• Instructions for the task:
As the answer, set down the lines below from the one containing "brown plate B10:C10 level 3 -> none" through the one containing "red brick H5:I6", exactly and inclusively, and no others.

• Information provided:
—————

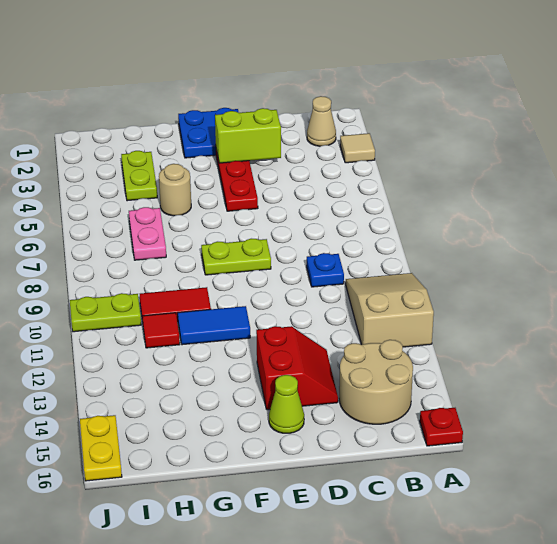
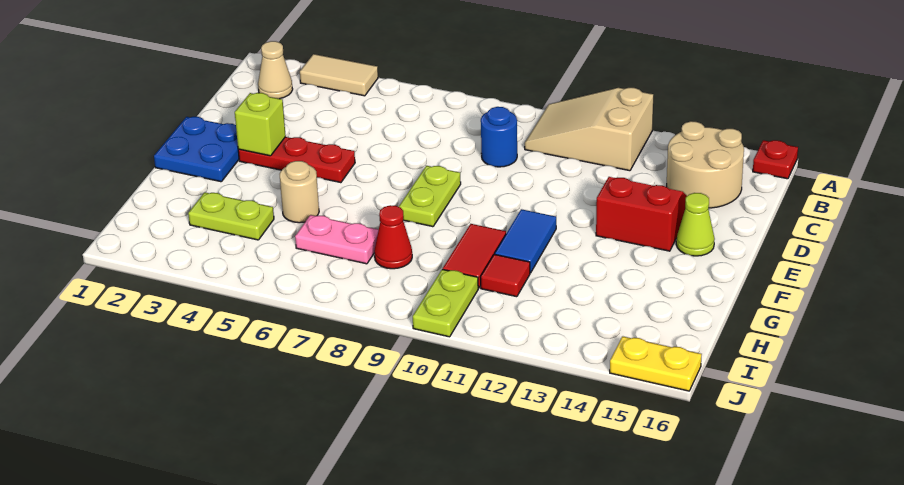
tan tile A3 level 1 -> tan tile A3:A4 level 1
blue plate C9 level 1 -> blue round brick C9 level 1
lime brick D3:E3 level 2 -> lime brick E3 level 2
none -> red cone H8 level 1

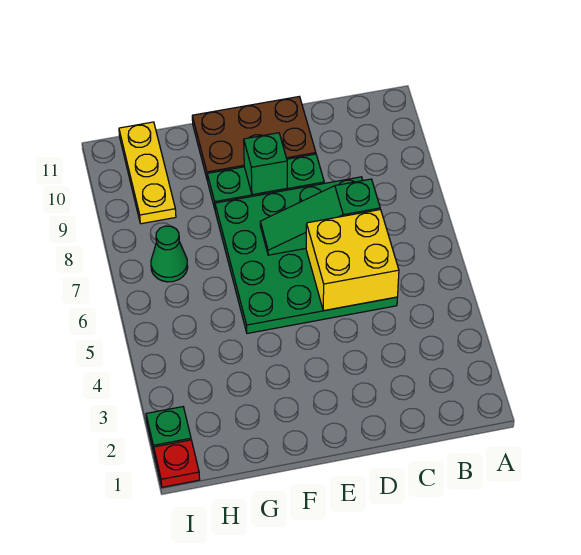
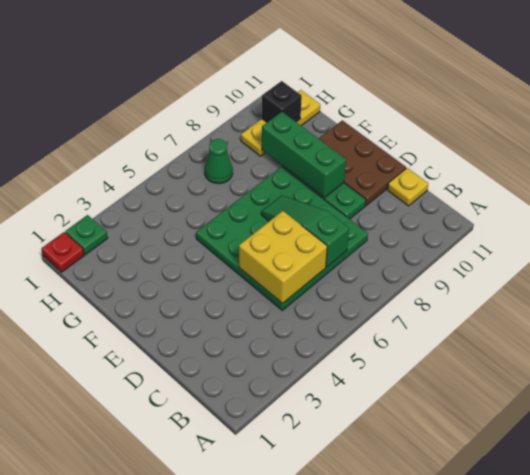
none -> yellow plate C11 level 1
green brick E9 level 2 -> green brick E9:G9 level 2
none -> black brick H10 level 2

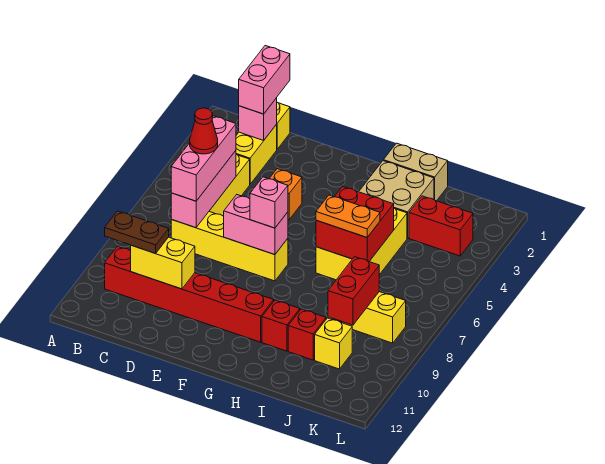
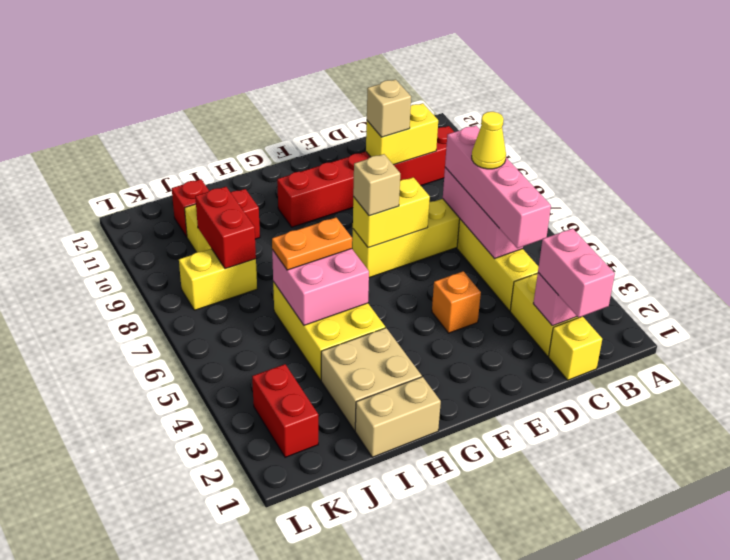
brown plate B10:C10 level 3 -> none
pink brick C5:C7 level 3 -> pink brick C4:C7 level 3
red cone C6 level 4 -> yellow cone C6 level 4
none -> tan brick D10 level 3
pink brick E7:F7 level 2 -> yellow brick E7:F7 level 2
pink brick F7 level 3 -> tan brick F7 level 3
red brick H5:I6 level 2 -> pink brick H5:I6 level 2
red brick H10 level 1 -> red brick J11 level 1
red brick J3:K3 level 1 -> red brick K2:K3 level 1

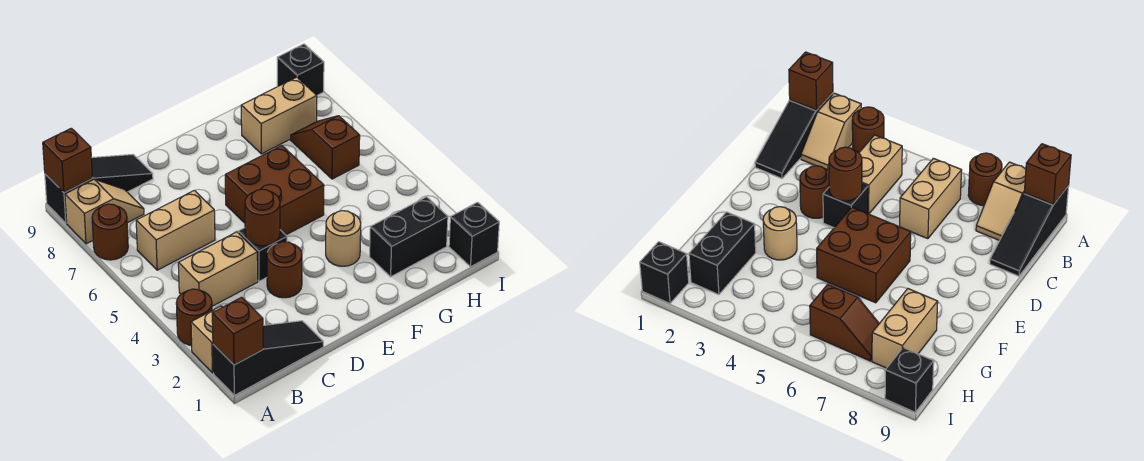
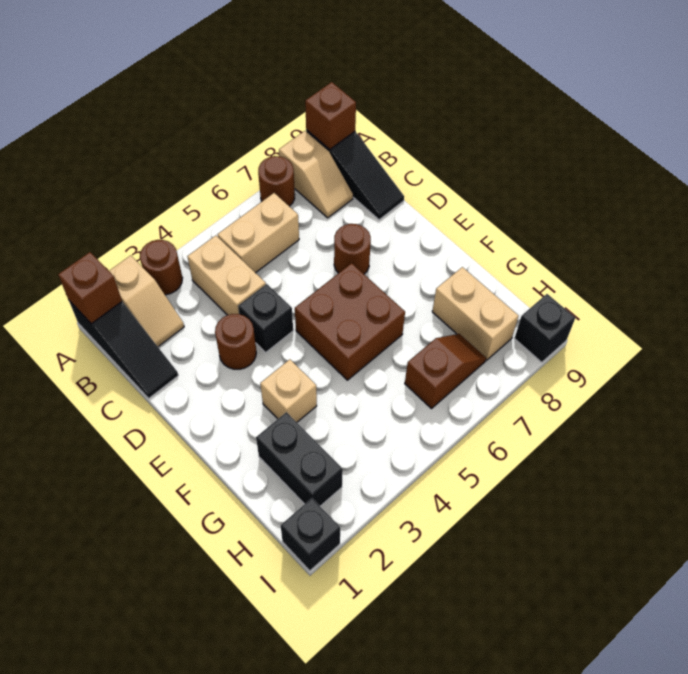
tan brick B6:C6 level 1 -> tan brick B5:B6 level 1
brown round brick D4 level 2 -> brown round brick D7 level 1
tan round brick F3 level 1 -> tan brick F3 level 1

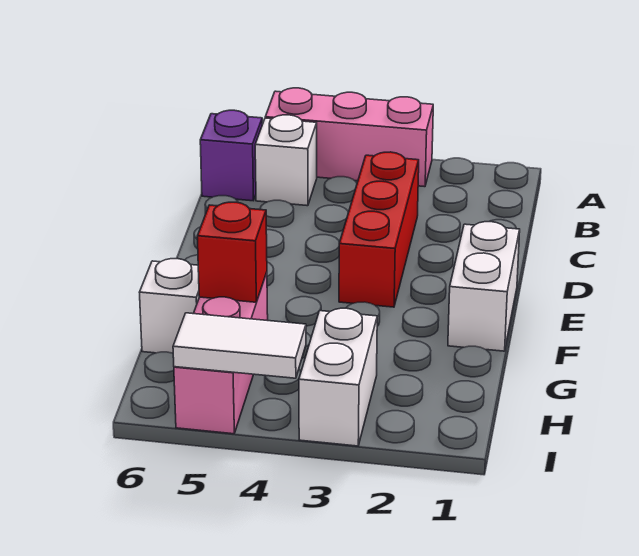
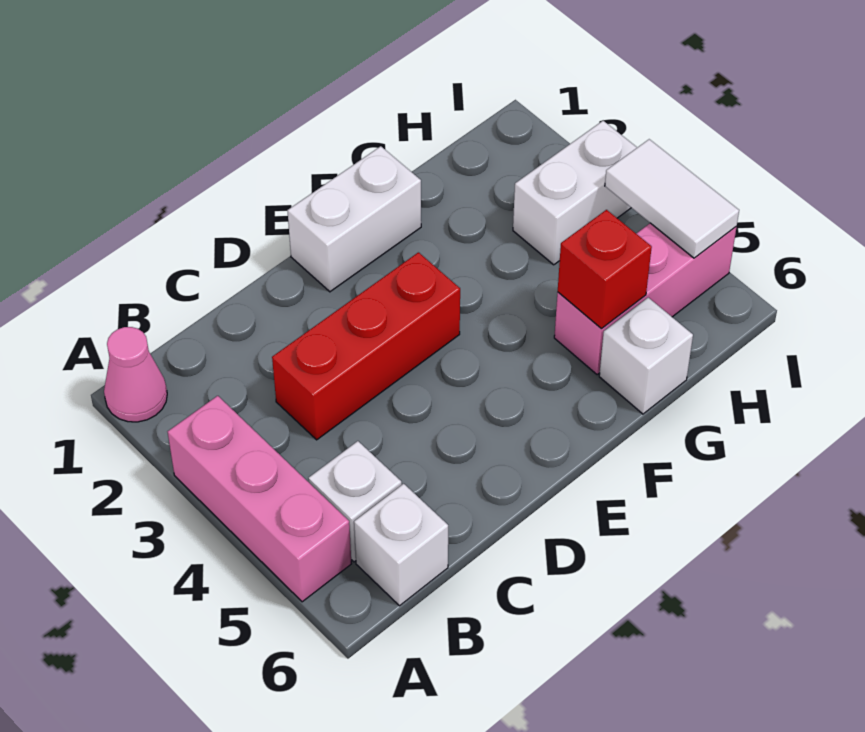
none -> pink cone A1 level 1
purple brick B6 level 1 -> white brick B6 level 1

—————

• Solution for this problem:
brown plate B10:C10 level 3 -> none
pink brick C5:C7 level 3 -> pink brick C4:C7 level 3
red cone C6 level 4 -> yellow cone C6 level 4
none -> tan brick D10 level 3
pink brick E7:F7 level 2 -> yellow brick E7:F7 level 2
pink brick F7 level 3 -> tan brick F7 level 3
red brick H5:I6 level 2 -> pink brick H5:I6 level 2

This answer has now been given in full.